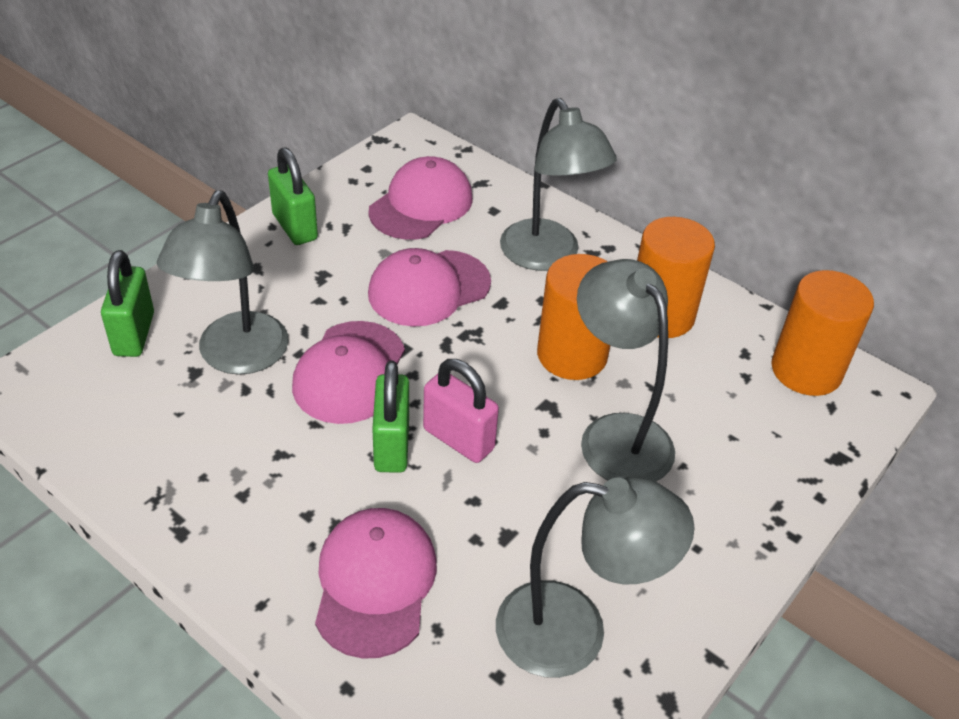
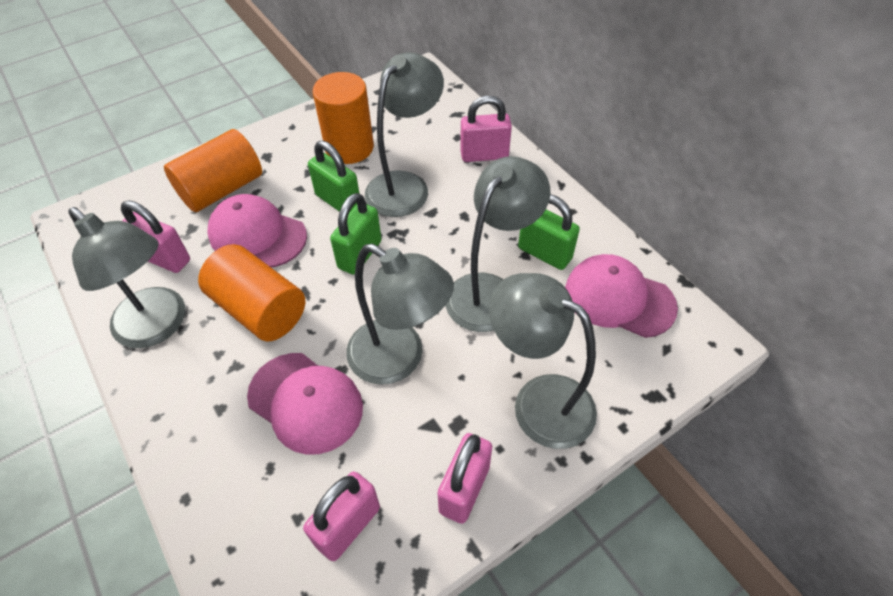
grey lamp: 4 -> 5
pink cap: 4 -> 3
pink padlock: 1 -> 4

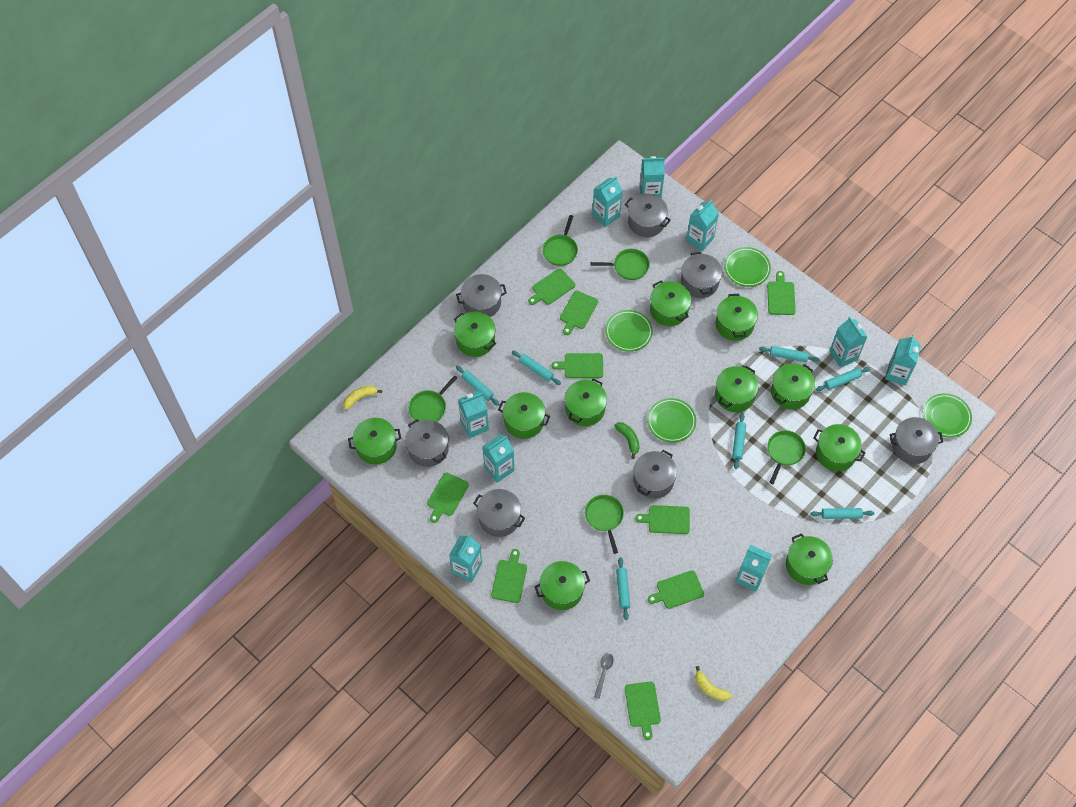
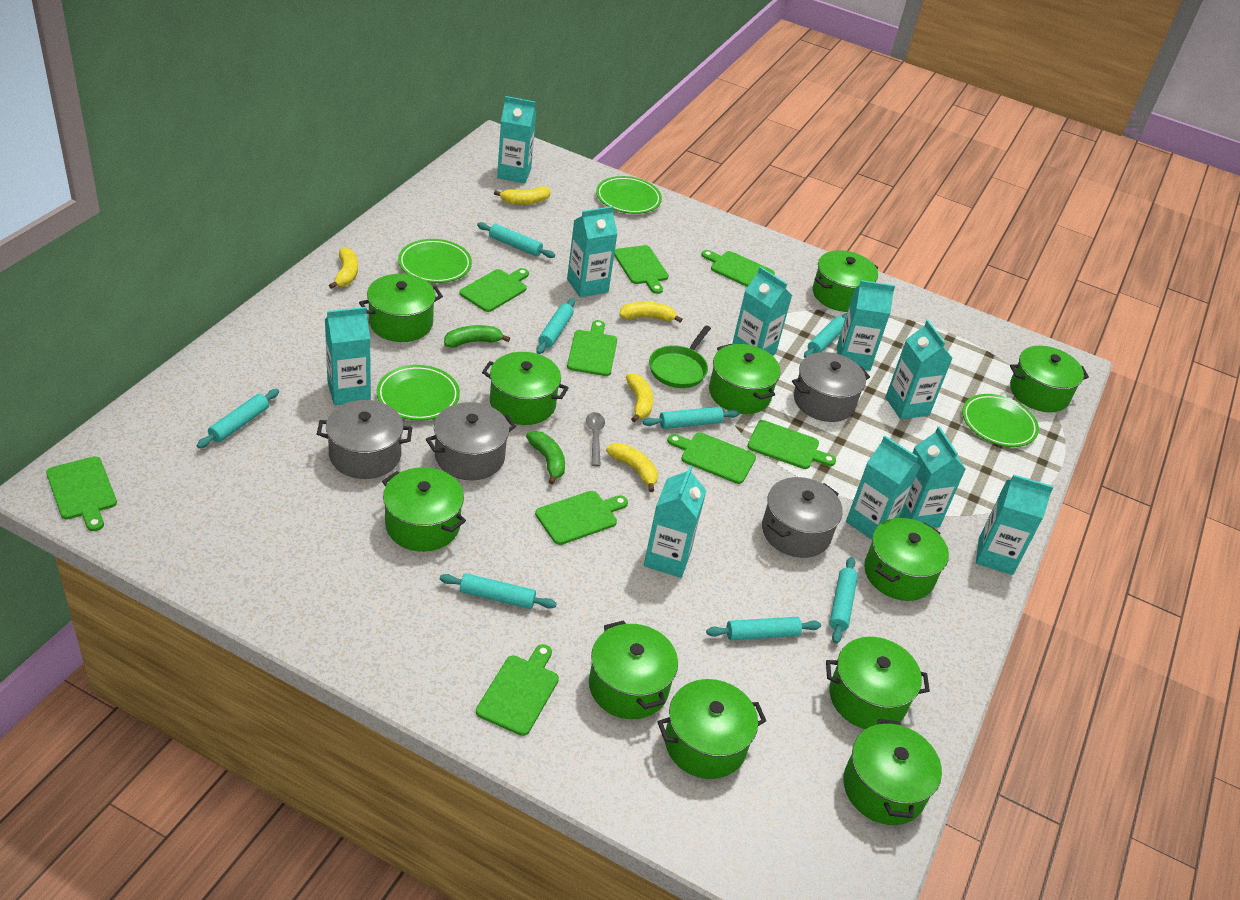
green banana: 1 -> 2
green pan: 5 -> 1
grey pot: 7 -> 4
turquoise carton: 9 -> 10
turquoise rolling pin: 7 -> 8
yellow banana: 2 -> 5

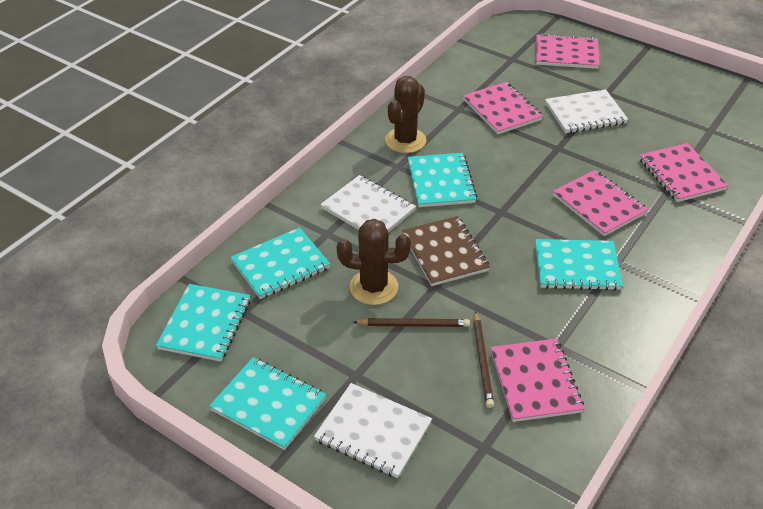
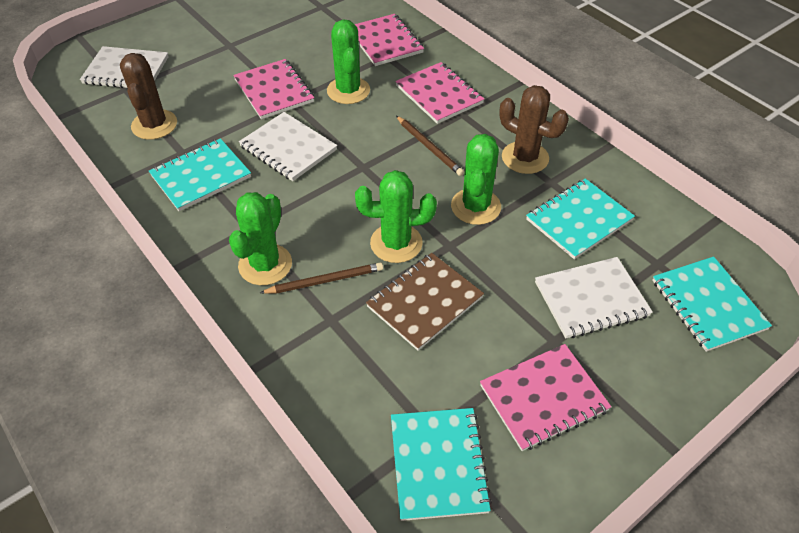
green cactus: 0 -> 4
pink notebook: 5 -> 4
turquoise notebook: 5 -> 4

_Requirement_:
These lines alone form the answer: the one containing "green banana: 1 -> 2" and every line after it through the end of the material, exactly as written, pictures left out.

_Solved exercise_:
green banana: 1 -> 2
green pan: 5 -> 1
grey pot: 7 -> 4
turquoise carton: 9 -> 10
turquoise rolling pin: 7 -> 8
yellow banana: 2 -> 5

green cactus: 0 -> 4
pink notebook: 5 -> 4
turquoise notebook: 5 -> 4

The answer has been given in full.